▶ Source data:
+++

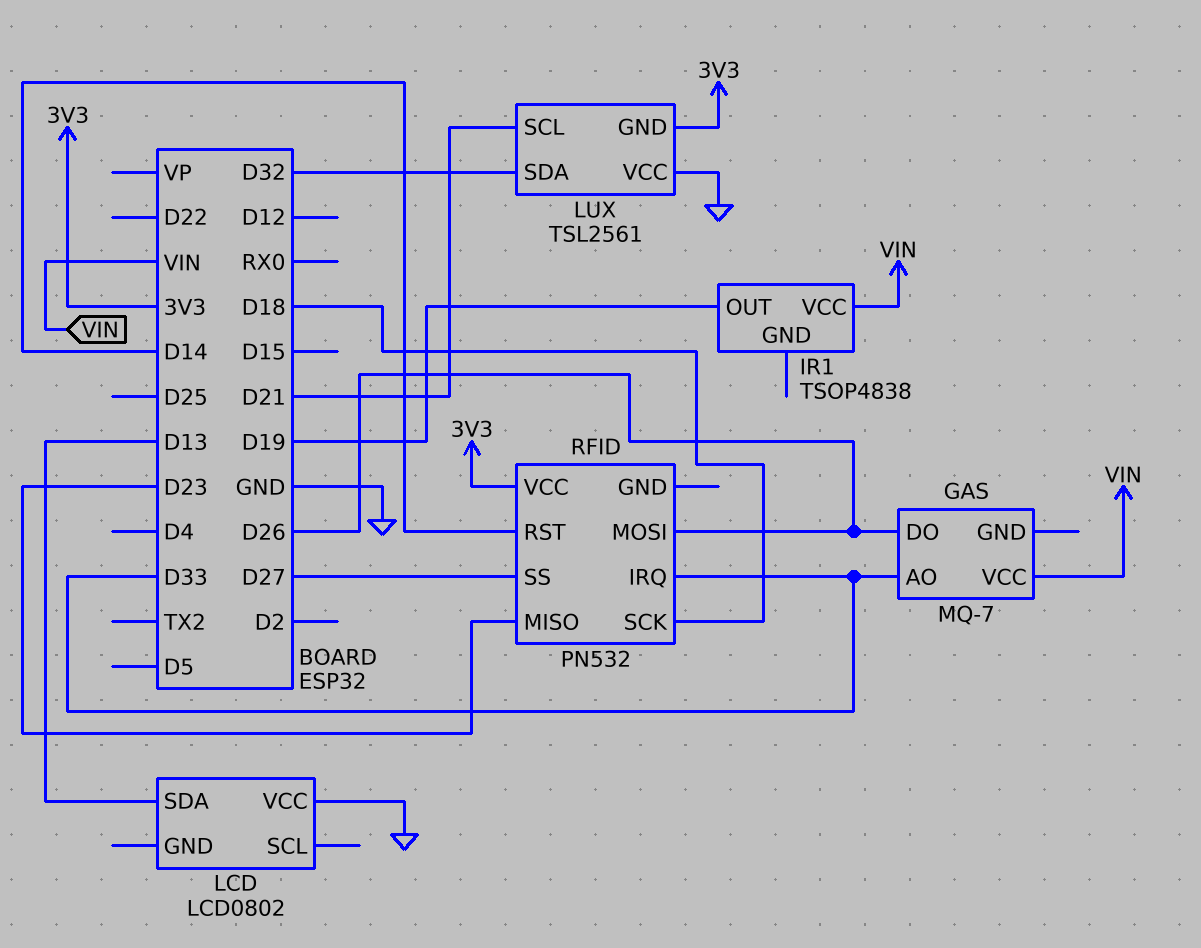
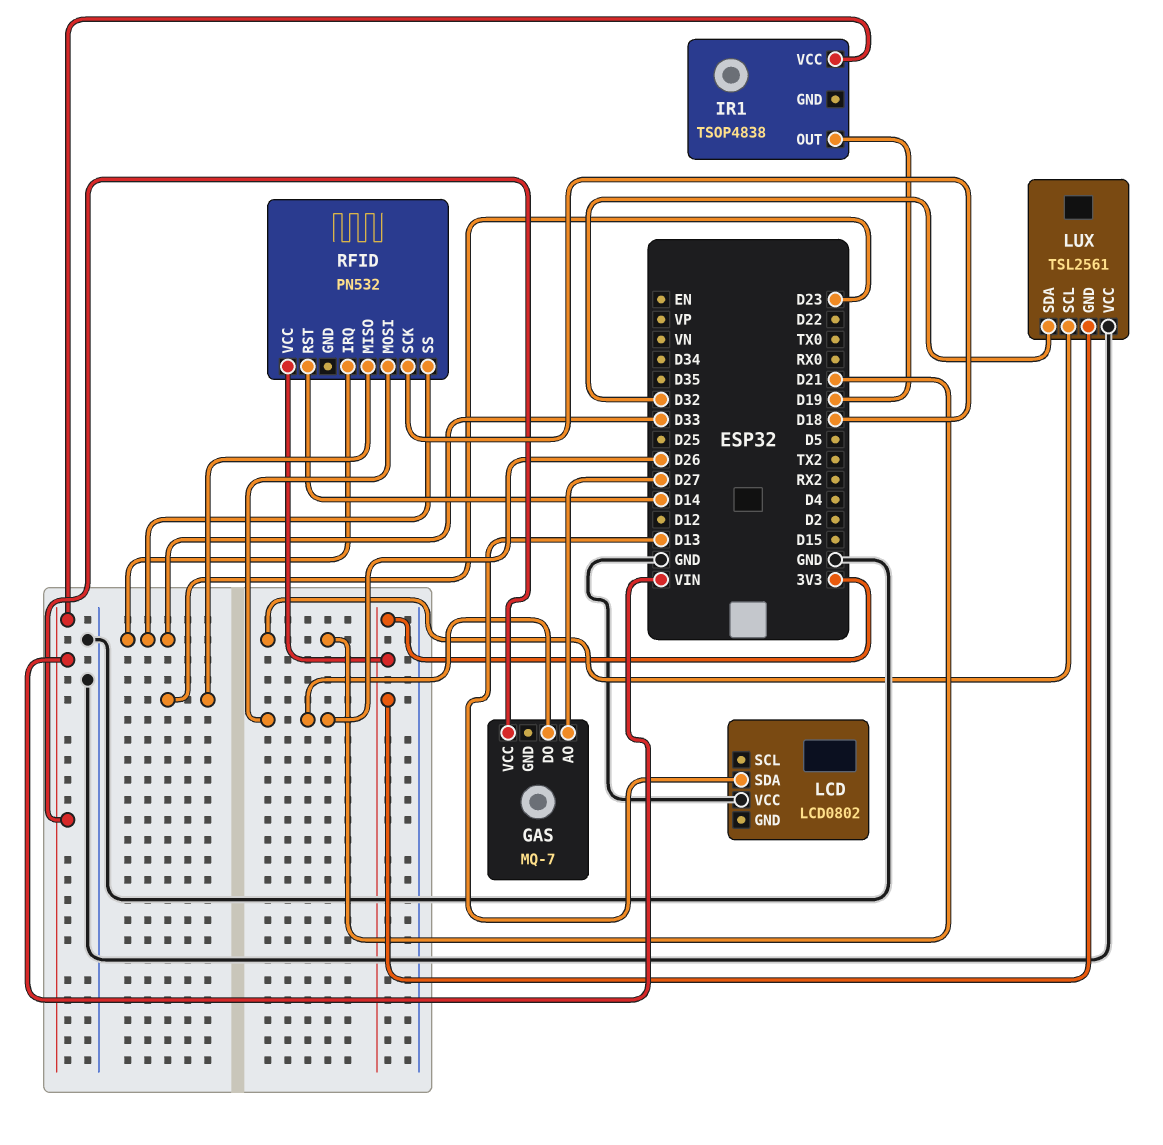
GAS pin AO: D33 -> D27
RFID pin SS: D27 -> D33

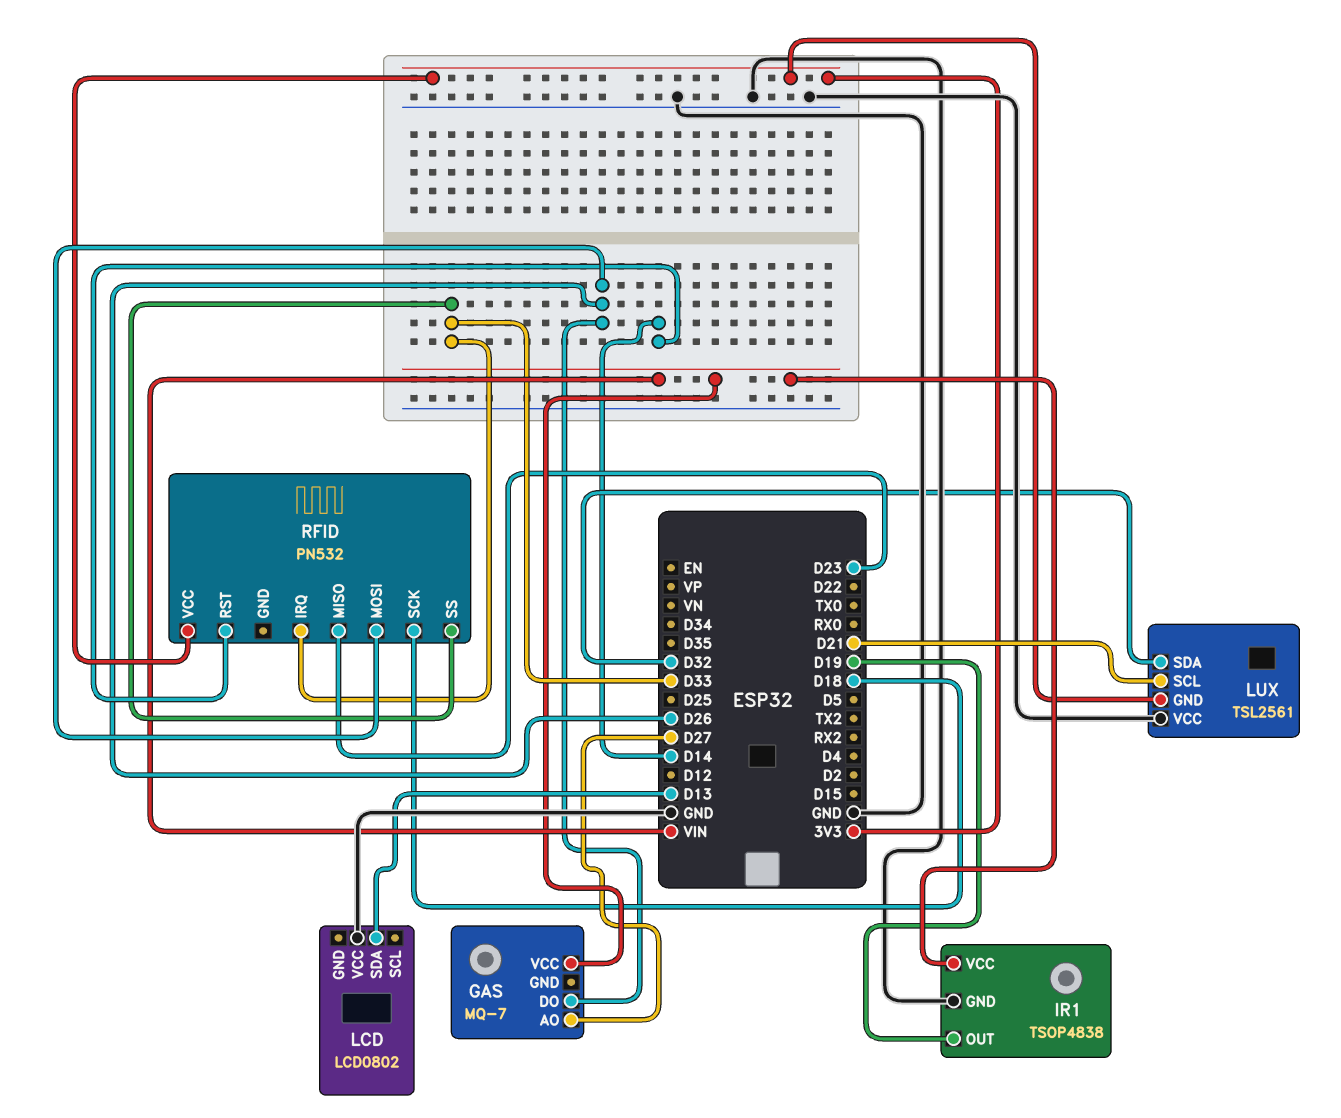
IR1 pin GND: none -> GND

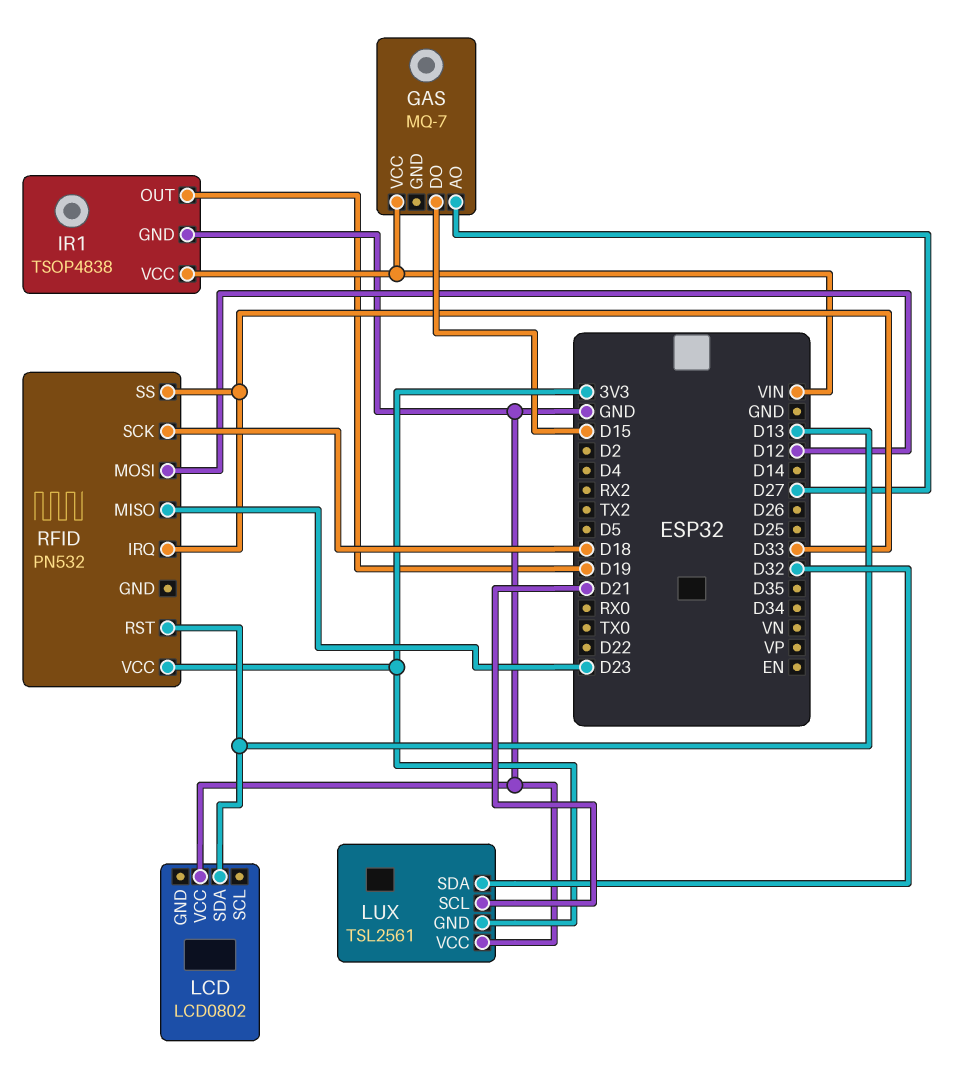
GAS pin DO: D26 -> D15
RFID pin MOSI: D26 -> D12
RFID pin RST: D14 -> D13

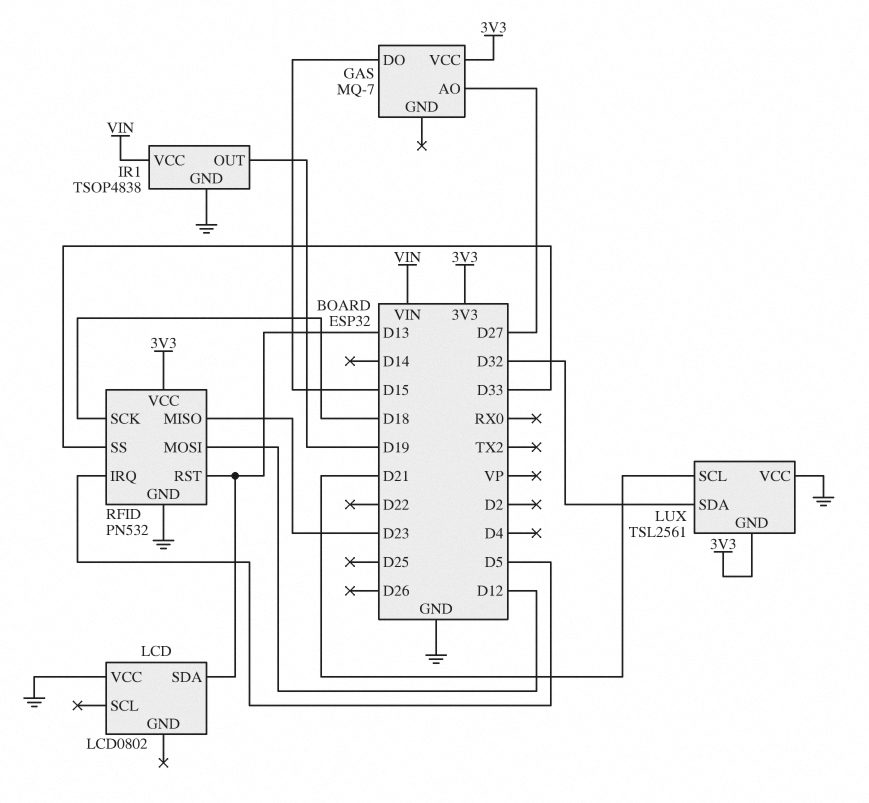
GAS pin VCC: VIN -> 3V3
RFID pin GND: none -> GND
RFID pin IRQ: D33 -> D5

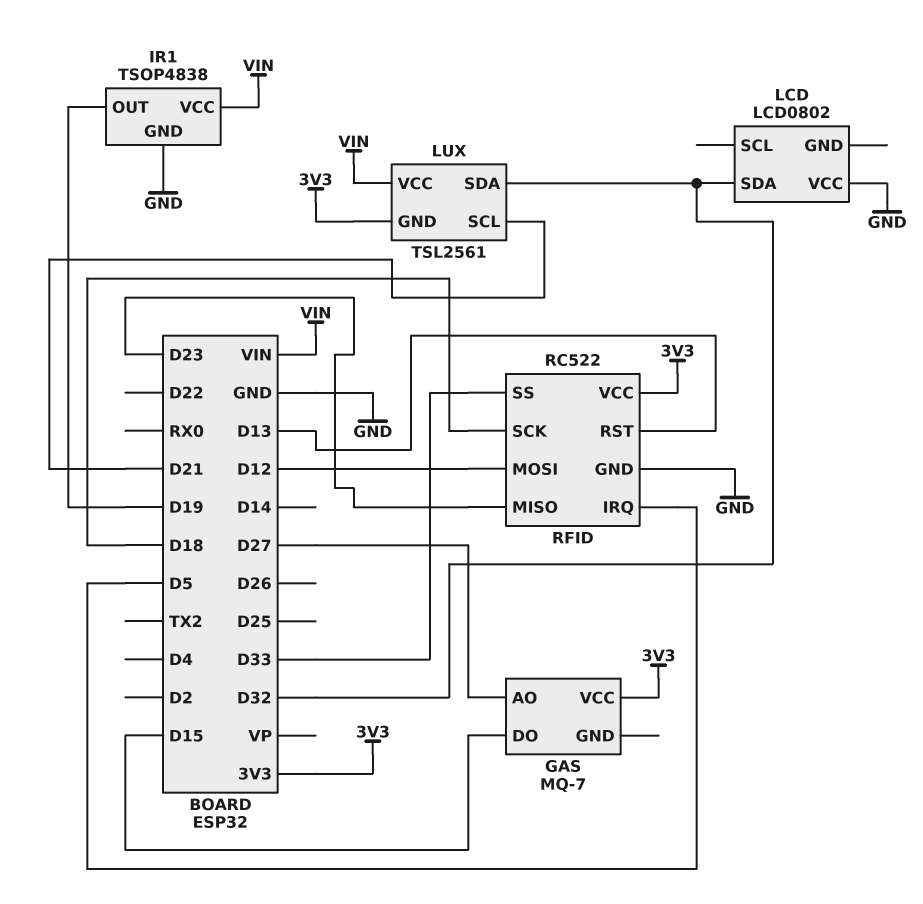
LCD pin SDA: D13 -> D32
LUX pin VCC: GND -> VIN
RFID: PN532 -> RC522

+++

▶ Problem description: Reply with one number, the count of lines in the entries that hold the string "RFID".

▶ Response to the task: 6